RECORDS SUPPLIED –

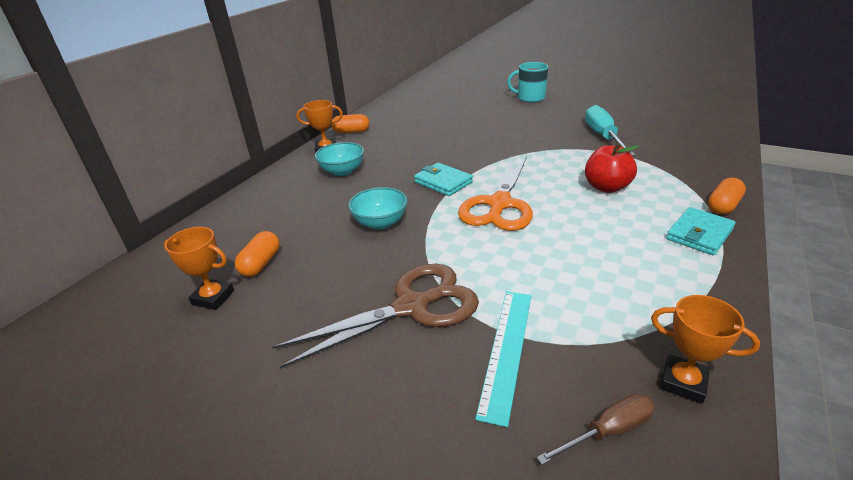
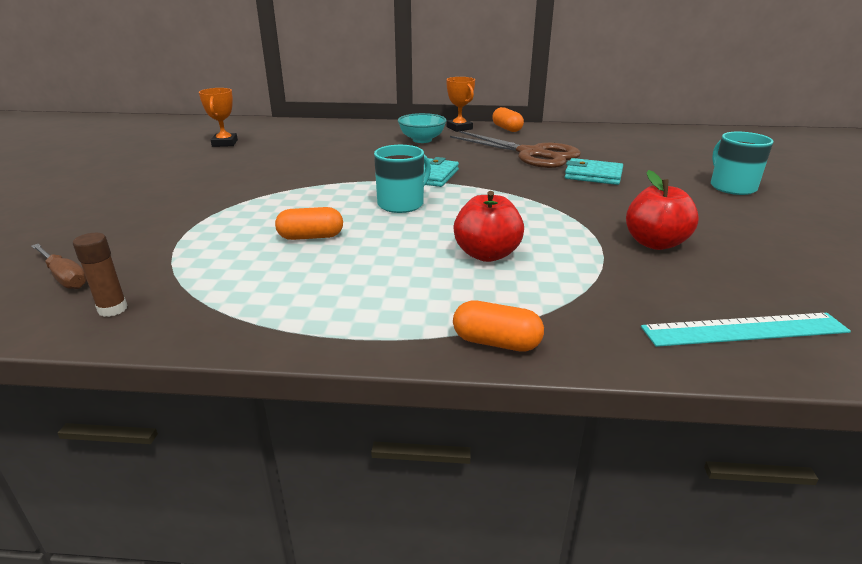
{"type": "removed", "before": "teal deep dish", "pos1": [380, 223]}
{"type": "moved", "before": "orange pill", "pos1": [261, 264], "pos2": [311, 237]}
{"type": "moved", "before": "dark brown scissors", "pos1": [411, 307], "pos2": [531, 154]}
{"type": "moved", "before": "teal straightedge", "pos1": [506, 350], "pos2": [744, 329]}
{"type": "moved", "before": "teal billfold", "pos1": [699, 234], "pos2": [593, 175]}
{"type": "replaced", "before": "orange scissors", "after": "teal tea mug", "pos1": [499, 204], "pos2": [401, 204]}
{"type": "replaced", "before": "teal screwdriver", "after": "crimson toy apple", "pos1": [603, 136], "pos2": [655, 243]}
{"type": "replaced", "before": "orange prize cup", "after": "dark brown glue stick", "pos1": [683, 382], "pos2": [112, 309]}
--
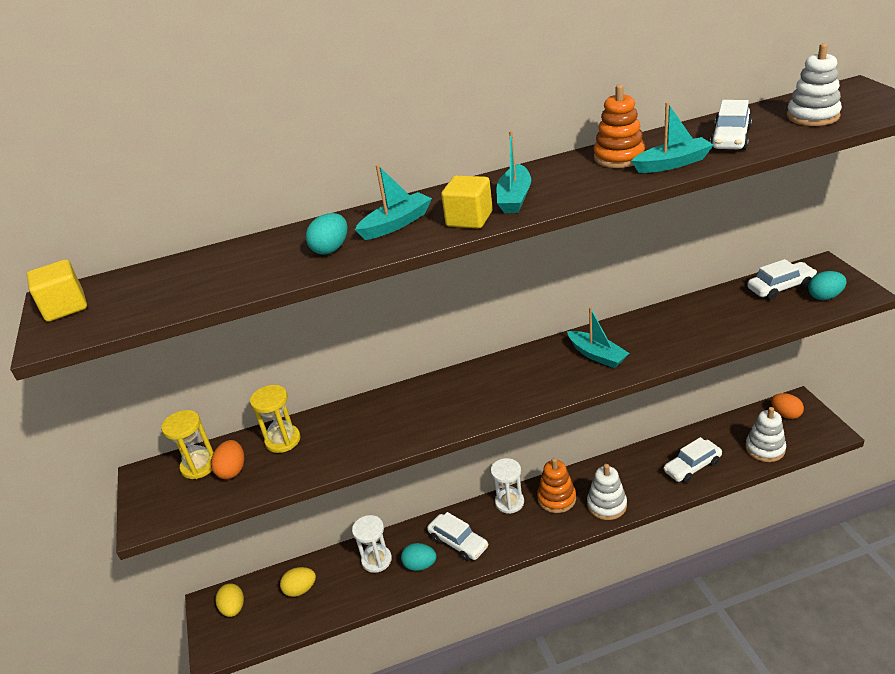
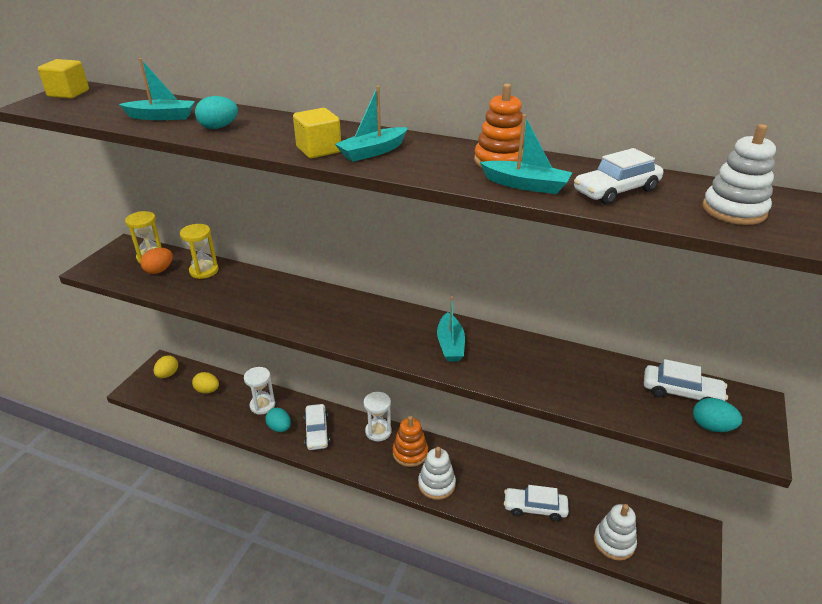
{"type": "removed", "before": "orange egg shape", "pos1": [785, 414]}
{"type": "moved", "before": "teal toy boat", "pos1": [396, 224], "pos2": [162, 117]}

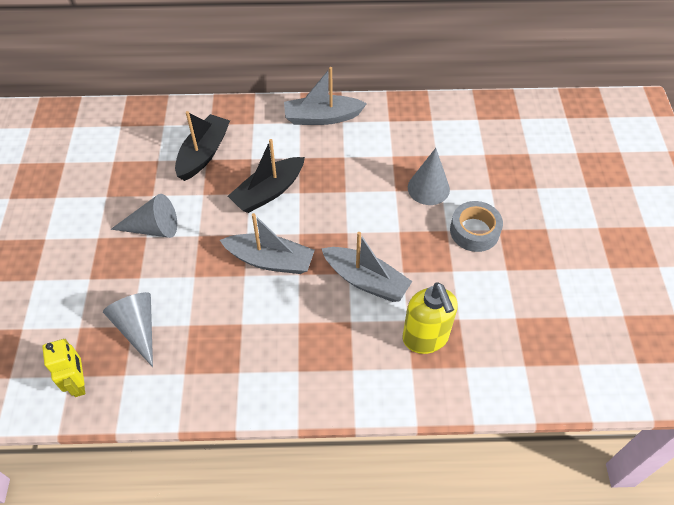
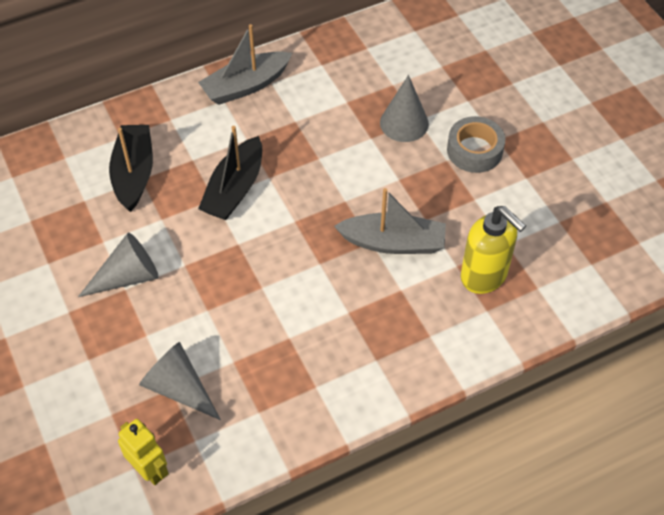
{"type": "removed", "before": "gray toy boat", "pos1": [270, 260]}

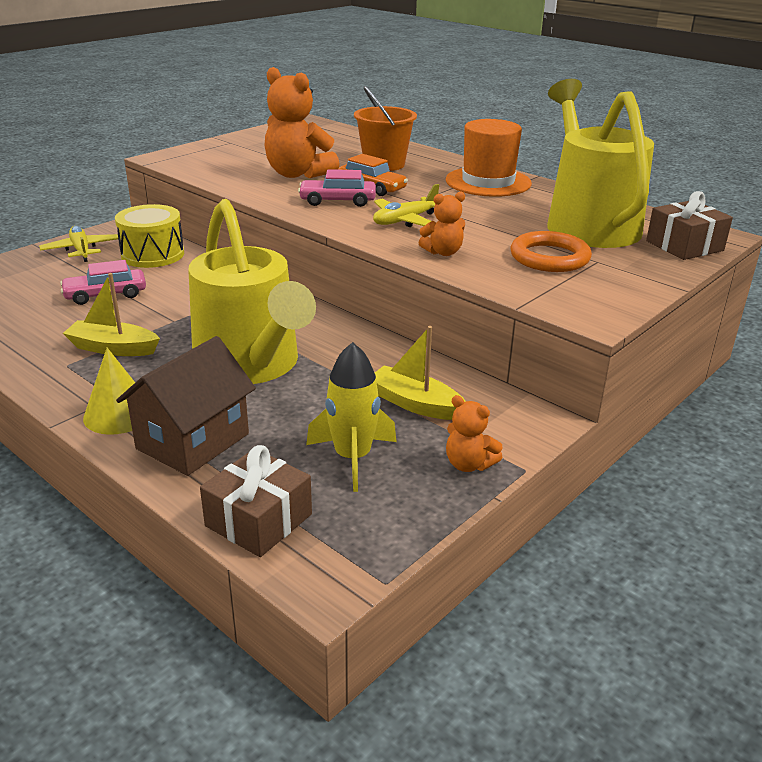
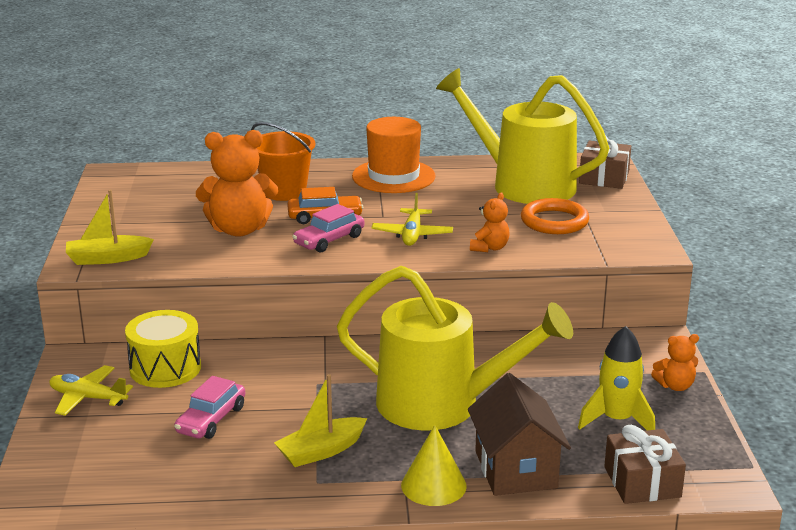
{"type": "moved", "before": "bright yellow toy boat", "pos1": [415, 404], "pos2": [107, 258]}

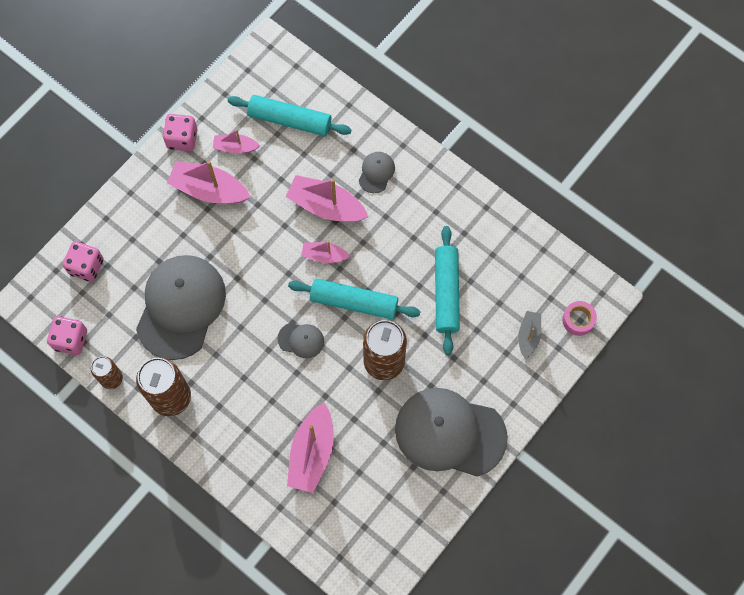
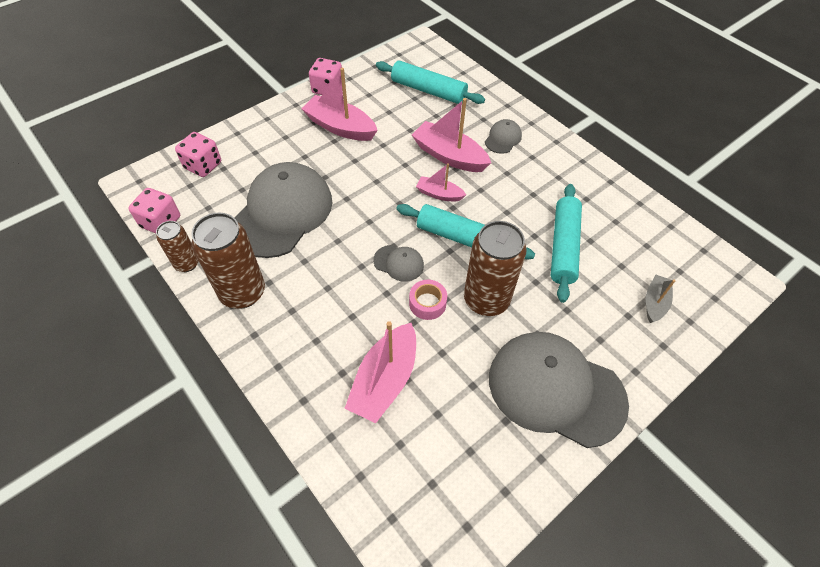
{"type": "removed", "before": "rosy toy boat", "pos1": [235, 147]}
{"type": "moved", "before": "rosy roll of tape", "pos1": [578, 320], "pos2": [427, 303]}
==
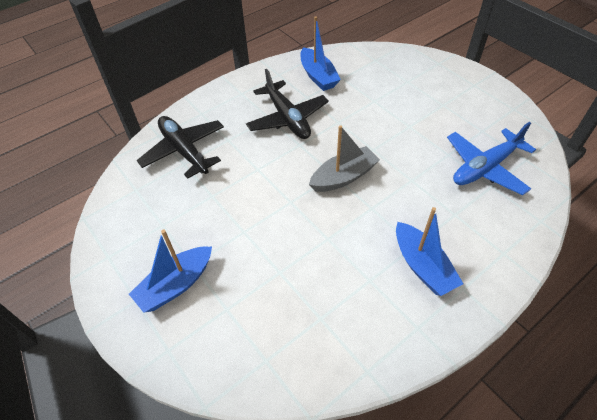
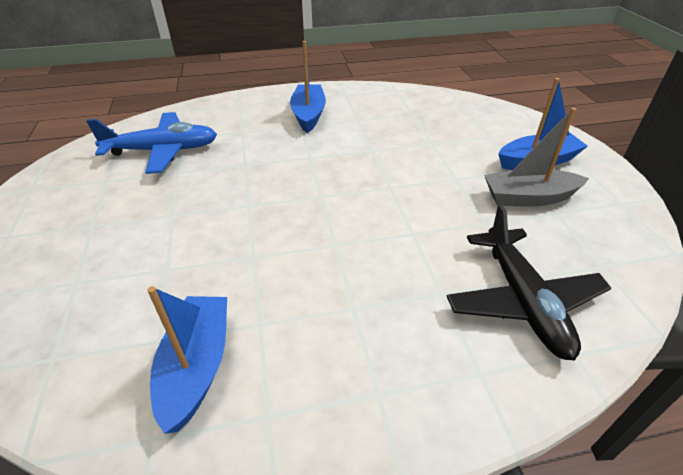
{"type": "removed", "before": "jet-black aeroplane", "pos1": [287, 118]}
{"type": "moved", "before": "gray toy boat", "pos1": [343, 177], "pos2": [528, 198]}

EXERCISE OBJECTIVE – Consider the entries above and return each line with the string "dark".

WRITTEN ANSWER –
{"type": "moved", "before": "dark brown scissors", "pos1": [411, 307], "pos2": [531, 154]}
{"type": "replaced", "before": "orange prize cup", "after": "dark brown glue stick", "pos1": [683, 382], "pos2": [112, 309]}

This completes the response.